YOUR TASK: Return the data verbatim, without pictures.

─── DATA RECORDS ───

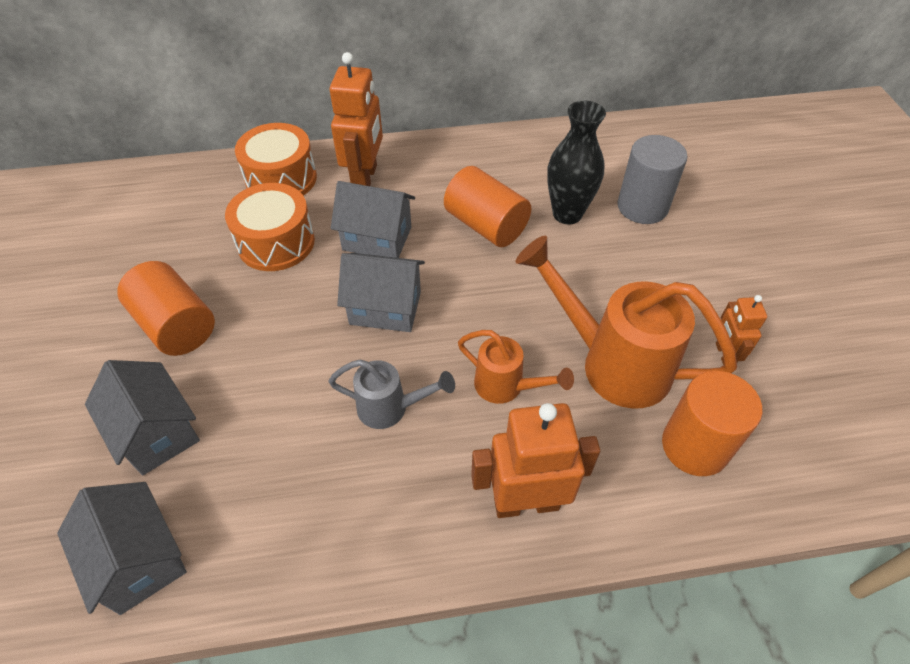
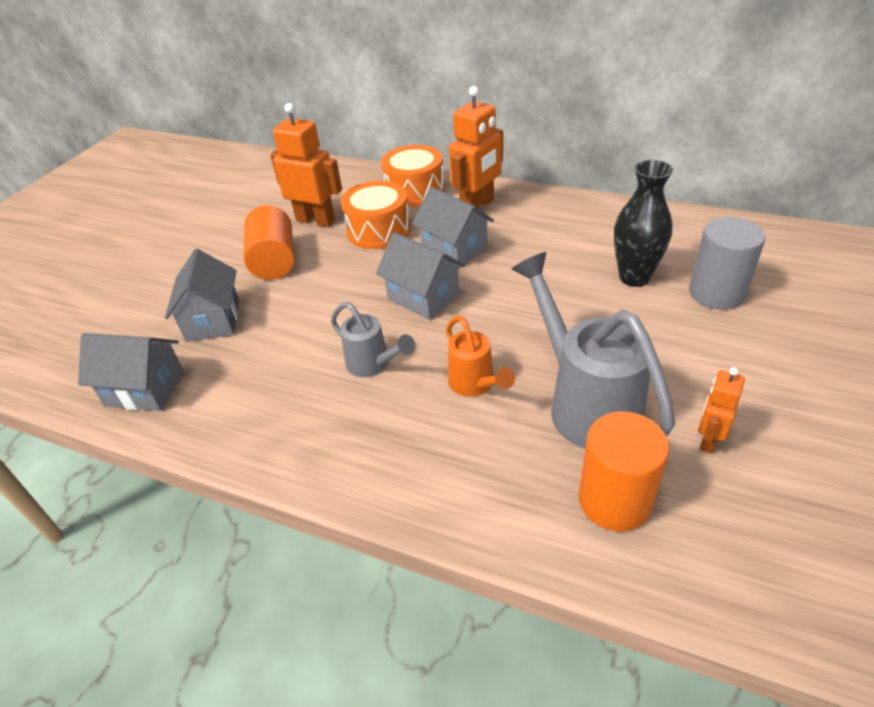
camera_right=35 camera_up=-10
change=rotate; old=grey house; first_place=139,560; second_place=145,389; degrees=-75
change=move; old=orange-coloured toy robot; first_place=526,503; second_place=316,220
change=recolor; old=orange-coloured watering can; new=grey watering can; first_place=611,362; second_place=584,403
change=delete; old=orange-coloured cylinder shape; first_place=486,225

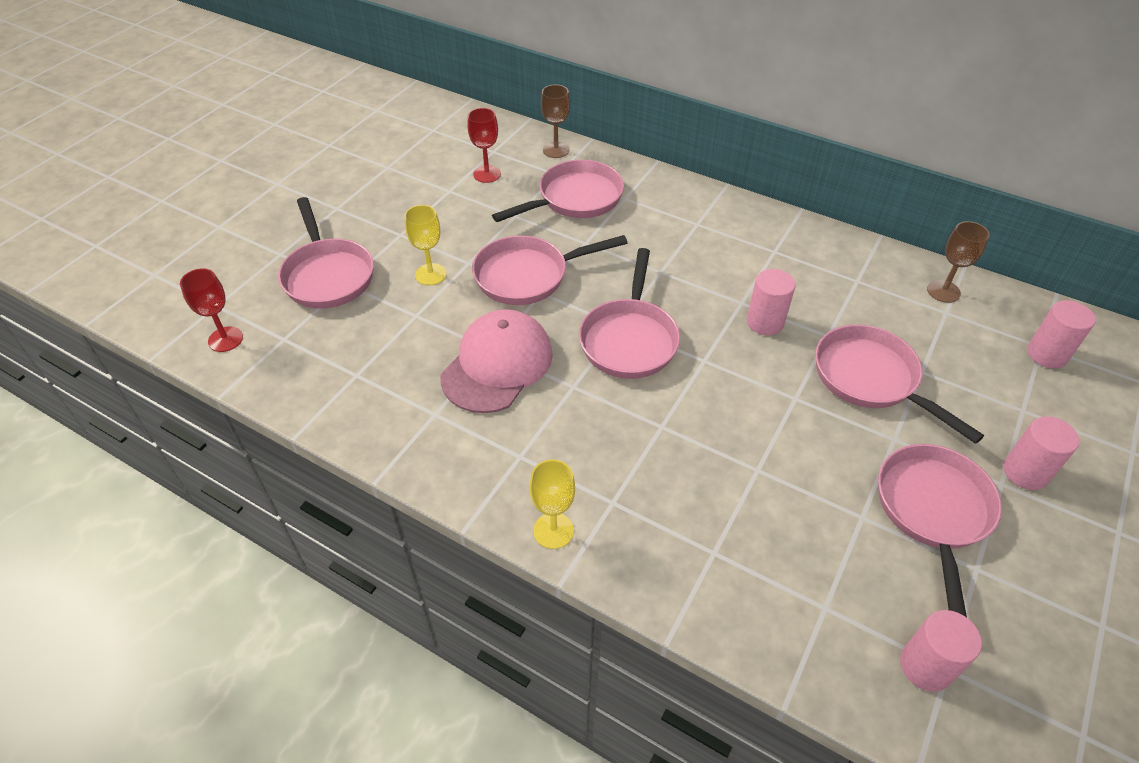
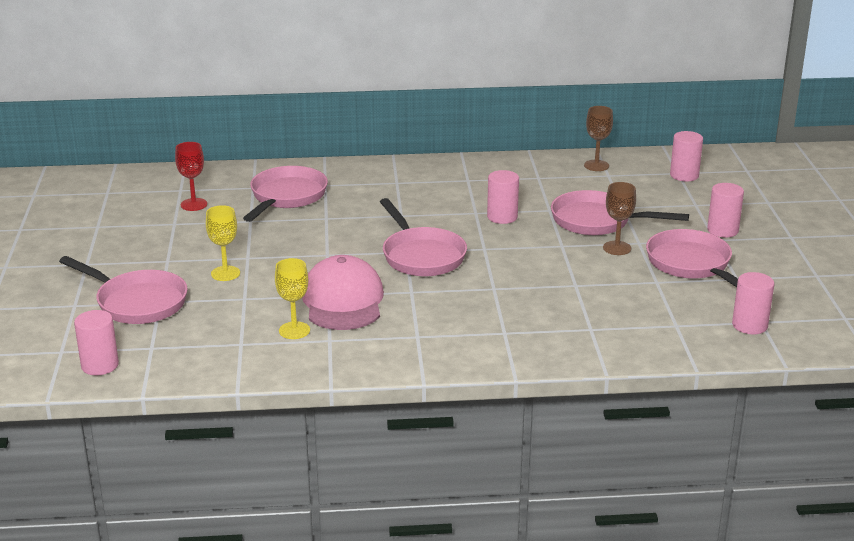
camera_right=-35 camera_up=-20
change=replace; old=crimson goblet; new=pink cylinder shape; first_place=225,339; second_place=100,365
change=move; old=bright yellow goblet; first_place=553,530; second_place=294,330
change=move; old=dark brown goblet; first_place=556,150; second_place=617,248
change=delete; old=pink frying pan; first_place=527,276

───

EXERCISE ANSWER:
camera_right=35 camera_up=-10
change=rotate; old=grey house; first_place=139,560; second_place=145,389; degrees=-75
change=move; old=orange-coloured toy robot; first_place=526,503; second_place=316,220
change=recolor; old=orange-coloured watering can; new=grey watering can; first_place=611,362; second_place=584,403
change=delete; old=orange-coloured cylinder shape; first_place=486,225

camera_right=-35 camera_up=-20
change=replace; old=crimson goblet; new=pink cylinder shape; first_place=225,339; second_place=100,365
change=move; old=bright yellow goblet; first_place=553,530; second_place=294,330
change=move; old=dark brown goblet; first_place=556,150; second_place=617,248
change=delete; old=pink frying pan; first_place=527,276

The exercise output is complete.